Task item: Only one thing is required: the number of lines in the entries below that contain "MISO".

═══ Data extract ═══

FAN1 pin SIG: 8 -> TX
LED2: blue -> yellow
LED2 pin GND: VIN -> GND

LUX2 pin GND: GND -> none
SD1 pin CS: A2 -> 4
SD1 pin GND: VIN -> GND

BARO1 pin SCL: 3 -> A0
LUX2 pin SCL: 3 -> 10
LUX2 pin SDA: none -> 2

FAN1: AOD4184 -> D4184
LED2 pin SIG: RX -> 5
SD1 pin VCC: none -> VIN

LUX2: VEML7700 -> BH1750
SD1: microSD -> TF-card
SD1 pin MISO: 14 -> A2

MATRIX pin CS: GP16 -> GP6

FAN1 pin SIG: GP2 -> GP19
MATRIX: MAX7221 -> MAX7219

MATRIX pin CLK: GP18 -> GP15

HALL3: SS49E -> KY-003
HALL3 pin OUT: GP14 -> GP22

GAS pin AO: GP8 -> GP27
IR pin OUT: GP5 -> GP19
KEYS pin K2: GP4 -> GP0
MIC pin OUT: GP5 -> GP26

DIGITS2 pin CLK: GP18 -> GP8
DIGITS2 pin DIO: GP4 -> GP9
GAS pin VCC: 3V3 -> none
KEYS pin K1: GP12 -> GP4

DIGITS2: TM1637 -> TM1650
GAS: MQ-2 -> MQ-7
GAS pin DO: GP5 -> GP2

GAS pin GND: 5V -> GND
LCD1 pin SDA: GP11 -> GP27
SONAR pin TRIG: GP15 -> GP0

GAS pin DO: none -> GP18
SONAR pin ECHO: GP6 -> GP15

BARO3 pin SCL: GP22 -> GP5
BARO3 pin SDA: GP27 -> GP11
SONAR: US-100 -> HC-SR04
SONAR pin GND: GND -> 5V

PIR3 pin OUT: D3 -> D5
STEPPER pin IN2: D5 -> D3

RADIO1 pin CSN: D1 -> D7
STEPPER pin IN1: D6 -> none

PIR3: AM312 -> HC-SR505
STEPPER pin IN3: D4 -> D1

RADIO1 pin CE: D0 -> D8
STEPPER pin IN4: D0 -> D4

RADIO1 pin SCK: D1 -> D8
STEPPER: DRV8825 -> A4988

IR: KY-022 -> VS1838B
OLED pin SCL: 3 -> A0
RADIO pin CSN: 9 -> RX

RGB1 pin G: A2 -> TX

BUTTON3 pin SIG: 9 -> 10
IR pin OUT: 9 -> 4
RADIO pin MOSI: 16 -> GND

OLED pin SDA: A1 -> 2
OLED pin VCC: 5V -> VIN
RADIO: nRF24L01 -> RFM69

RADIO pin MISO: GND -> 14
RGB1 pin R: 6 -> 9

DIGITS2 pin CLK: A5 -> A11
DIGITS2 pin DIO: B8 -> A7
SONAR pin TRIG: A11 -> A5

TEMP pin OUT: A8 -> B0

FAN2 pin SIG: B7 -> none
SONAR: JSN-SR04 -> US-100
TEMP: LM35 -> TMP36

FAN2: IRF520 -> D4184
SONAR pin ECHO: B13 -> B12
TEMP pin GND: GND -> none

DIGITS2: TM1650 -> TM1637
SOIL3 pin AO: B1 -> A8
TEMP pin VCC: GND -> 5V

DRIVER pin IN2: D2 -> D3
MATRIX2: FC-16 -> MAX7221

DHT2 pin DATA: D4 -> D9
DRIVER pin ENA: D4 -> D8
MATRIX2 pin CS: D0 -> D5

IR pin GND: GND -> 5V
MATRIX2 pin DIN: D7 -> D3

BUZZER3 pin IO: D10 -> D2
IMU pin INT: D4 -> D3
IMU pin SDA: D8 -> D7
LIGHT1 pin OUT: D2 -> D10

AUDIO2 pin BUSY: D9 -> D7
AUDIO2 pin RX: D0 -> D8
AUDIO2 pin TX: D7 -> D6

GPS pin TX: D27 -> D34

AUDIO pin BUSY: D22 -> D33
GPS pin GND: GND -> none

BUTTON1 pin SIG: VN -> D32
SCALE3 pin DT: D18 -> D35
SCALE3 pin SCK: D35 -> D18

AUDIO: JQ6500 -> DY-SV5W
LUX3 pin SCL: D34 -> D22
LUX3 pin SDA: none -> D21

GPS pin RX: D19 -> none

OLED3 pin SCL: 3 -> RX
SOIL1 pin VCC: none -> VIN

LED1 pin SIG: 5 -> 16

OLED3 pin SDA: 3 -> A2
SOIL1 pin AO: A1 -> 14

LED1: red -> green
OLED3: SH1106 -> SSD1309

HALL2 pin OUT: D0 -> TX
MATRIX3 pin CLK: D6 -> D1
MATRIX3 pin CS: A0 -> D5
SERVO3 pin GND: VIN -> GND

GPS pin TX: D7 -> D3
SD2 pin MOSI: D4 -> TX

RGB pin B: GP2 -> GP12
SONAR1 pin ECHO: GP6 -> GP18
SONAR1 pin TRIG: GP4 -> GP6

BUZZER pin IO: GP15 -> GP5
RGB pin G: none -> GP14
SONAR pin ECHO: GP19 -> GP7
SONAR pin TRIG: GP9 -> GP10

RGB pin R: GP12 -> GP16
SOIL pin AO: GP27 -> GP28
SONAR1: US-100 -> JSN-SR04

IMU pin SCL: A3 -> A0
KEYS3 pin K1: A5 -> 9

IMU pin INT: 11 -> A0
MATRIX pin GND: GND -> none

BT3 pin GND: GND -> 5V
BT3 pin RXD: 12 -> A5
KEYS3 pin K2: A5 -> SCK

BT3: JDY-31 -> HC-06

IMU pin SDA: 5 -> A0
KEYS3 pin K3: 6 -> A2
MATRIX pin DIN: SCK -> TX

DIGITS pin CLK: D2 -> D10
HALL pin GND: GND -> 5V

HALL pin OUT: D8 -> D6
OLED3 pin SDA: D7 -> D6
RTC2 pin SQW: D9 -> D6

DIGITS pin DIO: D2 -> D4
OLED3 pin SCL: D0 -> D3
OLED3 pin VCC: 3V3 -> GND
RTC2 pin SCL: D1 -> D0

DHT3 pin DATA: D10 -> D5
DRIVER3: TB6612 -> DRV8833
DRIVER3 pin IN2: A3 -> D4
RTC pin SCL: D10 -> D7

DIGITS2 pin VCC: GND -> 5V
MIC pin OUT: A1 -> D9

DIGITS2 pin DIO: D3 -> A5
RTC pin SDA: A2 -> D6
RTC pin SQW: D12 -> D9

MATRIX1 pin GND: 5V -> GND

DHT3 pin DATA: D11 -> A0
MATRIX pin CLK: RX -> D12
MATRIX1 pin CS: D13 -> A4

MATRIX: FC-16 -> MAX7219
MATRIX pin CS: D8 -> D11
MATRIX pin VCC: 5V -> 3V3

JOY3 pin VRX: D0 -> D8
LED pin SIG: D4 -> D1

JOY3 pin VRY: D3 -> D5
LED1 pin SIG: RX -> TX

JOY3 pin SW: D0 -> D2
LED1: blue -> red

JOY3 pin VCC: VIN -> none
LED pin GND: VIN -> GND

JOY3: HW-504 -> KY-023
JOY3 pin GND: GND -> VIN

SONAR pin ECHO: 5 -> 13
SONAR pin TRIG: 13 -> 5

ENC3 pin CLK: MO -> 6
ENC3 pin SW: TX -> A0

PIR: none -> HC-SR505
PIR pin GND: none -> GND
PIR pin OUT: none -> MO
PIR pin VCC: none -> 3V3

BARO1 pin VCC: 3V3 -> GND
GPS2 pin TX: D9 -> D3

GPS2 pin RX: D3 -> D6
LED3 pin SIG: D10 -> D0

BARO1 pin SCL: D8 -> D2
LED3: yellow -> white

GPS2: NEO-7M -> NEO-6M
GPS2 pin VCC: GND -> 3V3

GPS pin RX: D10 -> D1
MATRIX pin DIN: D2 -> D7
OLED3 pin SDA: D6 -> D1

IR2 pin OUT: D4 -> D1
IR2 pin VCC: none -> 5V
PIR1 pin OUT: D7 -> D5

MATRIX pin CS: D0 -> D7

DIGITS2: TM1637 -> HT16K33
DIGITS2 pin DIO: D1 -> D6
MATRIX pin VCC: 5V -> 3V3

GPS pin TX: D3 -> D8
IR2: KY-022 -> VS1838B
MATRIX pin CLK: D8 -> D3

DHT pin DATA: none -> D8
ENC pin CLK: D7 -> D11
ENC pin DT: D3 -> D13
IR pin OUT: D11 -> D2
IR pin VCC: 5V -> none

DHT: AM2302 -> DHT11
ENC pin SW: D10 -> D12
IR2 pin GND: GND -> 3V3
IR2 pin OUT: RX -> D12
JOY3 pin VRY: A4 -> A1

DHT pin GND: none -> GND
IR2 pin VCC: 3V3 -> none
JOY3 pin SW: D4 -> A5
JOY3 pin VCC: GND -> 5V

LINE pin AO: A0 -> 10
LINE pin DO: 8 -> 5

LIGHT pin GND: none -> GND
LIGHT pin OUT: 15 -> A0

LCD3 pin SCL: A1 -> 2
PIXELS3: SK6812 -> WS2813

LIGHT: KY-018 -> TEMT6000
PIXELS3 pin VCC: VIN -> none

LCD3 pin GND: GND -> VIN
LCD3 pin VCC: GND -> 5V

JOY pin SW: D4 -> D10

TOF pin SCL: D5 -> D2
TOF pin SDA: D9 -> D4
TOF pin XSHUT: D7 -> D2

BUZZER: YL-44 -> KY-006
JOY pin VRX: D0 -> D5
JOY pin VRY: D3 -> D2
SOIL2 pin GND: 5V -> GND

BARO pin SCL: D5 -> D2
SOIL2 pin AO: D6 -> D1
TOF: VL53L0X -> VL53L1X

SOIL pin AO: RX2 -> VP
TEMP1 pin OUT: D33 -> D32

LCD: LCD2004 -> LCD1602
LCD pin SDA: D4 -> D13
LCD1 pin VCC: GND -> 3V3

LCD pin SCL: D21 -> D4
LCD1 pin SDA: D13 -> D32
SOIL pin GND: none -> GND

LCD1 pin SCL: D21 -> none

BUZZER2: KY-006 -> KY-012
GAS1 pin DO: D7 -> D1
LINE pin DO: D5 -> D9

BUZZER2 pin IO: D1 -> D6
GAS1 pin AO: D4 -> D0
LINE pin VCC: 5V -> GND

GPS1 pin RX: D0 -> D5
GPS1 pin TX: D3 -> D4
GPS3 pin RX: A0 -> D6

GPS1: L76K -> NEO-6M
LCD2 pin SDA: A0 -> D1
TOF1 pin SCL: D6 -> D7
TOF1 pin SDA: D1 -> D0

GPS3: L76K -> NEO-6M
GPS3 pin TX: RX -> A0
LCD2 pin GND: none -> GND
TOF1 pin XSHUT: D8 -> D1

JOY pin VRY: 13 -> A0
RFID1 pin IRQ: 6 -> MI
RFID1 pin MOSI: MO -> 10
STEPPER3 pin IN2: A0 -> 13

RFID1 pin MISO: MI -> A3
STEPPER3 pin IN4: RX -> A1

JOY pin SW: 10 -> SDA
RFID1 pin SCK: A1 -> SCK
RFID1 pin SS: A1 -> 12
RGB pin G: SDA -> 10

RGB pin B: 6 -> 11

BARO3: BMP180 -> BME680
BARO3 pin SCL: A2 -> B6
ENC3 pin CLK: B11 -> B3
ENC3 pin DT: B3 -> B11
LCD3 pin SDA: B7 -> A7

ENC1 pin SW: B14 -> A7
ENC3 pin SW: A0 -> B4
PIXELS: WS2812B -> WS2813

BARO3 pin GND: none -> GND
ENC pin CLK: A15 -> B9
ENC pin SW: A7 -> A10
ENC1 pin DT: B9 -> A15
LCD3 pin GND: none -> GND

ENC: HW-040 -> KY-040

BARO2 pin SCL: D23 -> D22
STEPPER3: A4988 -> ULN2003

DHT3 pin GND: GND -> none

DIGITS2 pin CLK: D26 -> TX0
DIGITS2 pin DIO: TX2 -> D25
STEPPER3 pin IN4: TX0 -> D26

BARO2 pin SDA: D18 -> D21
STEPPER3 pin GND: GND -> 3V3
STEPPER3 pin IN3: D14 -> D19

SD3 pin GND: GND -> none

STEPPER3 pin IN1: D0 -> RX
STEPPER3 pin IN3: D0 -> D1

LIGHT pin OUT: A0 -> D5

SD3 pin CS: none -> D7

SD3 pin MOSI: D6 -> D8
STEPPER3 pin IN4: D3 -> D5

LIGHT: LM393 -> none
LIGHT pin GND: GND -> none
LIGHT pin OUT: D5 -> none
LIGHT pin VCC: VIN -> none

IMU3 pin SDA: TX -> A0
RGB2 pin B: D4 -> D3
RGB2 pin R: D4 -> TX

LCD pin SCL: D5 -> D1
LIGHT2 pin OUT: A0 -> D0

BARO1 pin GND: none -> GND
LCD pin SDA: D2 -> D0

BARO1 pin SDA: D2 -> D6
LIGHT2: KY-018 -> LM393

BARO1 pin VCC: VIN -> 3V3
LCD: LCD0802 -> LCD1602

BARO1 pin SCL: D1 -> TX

═══

Task response: 3